ACTIVITY: Word for word, write out all the entries below, omitting every picture.

::: EXERCISE DATA :::

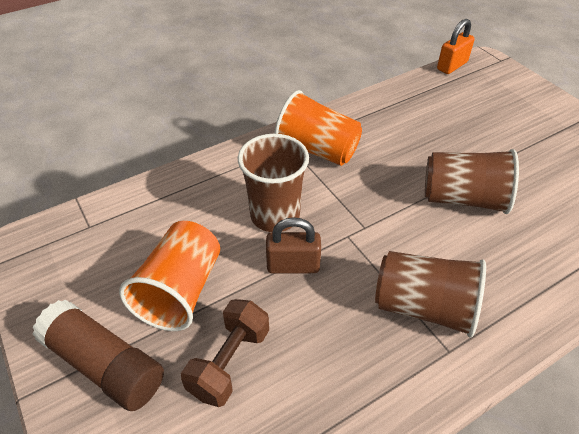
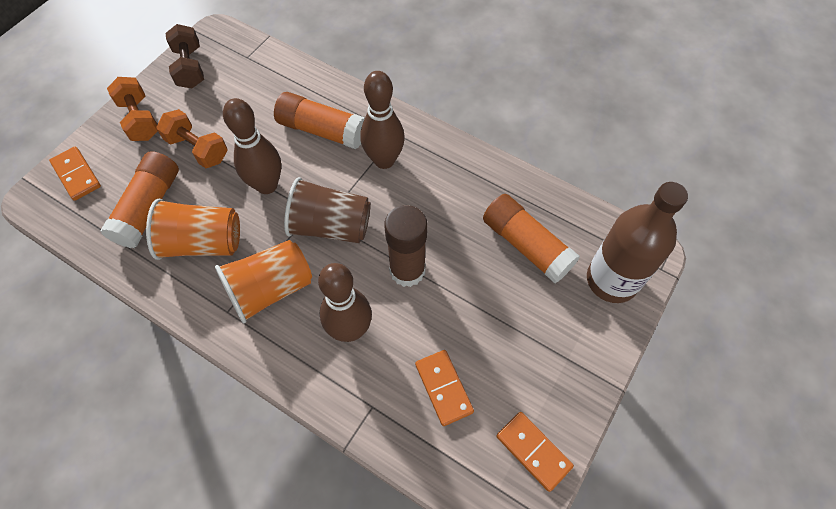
brown bottle: 0 -> 1
brown bowling pin: 0 -> 3
brown cup: 3 -> 1
brown padlock: 1 -> 0
orange domino: 0 -> 3
orange dumbbell: 0 -> 2
orange glue stick: 0 -> 3
orange padlock: 1 -> 0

:::

ANSWER TO THIS TASK:
brown bottle: 0 -> 1
brown bowling pin: 0 -> 3
brown cup: 3 -> 1
brown padlock: 1 -> 0
orange domino: 0 -> 3
orange dumbbell: 0 -> 2
orange glue stick: 0 -> 3
orange padlock: 1 -> 0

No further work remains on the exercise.